• Task directions:
Your answer must be an exact copy of the entries below, with no pictures in it.

Change detection data

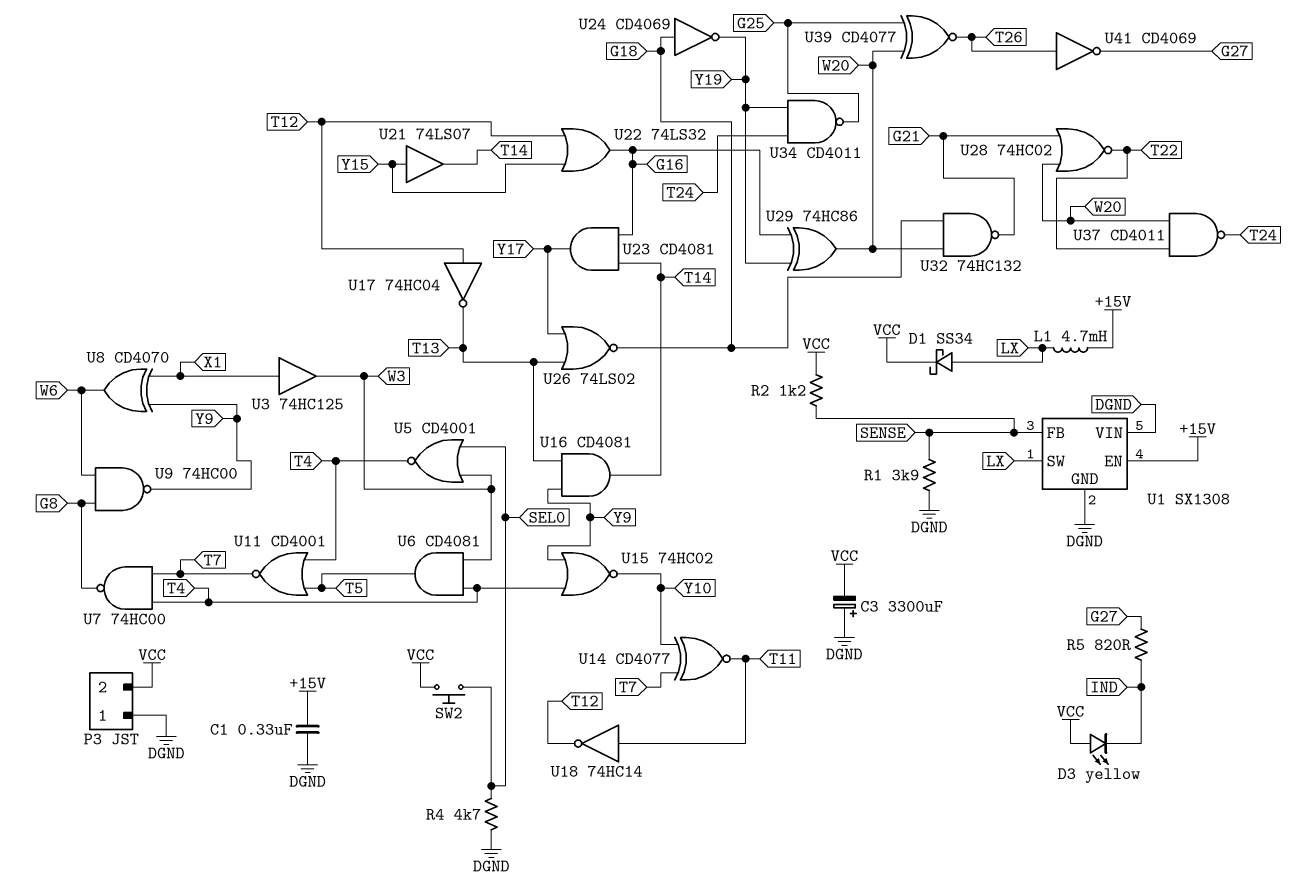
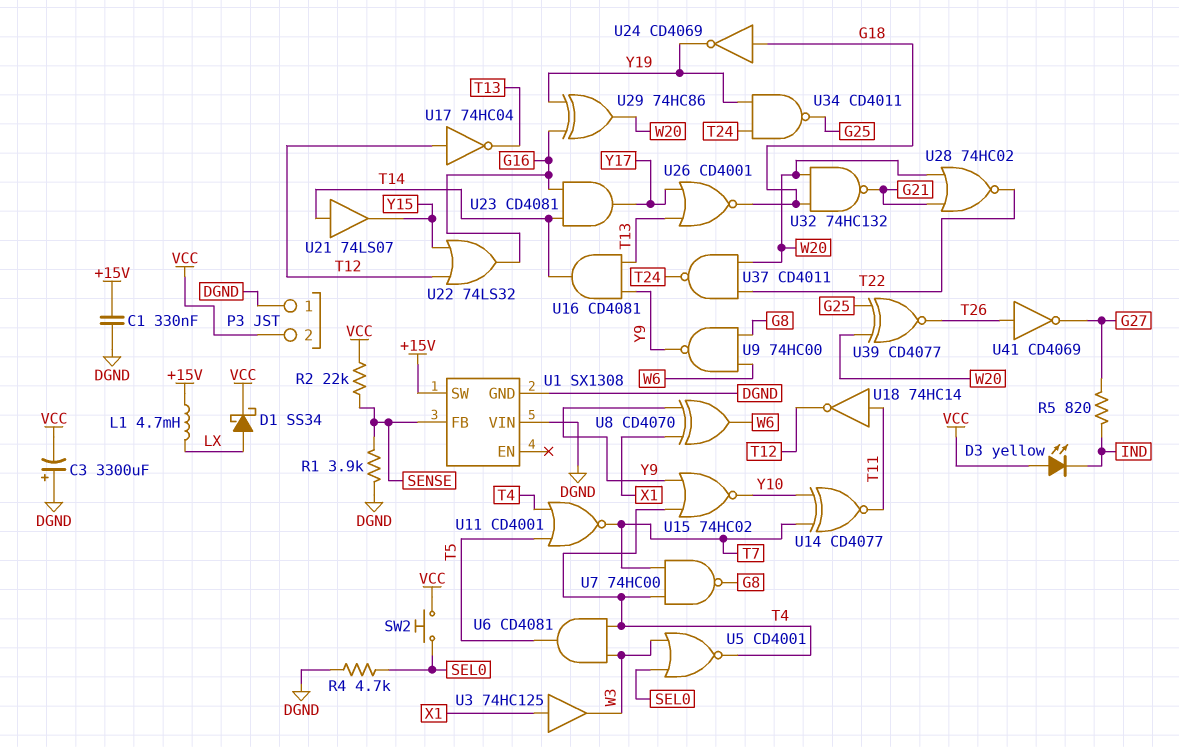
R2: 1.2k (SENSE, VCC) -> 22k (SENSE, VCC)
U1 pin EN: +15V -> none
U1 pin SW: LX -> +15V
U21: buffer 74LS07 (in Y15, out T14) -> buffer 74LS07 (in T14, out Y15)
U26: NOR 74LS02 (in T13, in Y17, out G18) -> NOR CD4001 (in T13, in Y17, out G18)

• Response to the task:
R2: 1.2k (SENSE, VCC) -> 22k (SENSE, VCC)
U1 pin EN: +15V -> none
U1 pin SW: LX -> +15V
U21: buffer 74LS07 (in Y15, out T14) -> buffer 74LS07 (in T14, out Y15)
U26: NOR 74LS02 (in T13, in Y17, out G18) -> NOR CD4001 (in T13, in Y17, out G18)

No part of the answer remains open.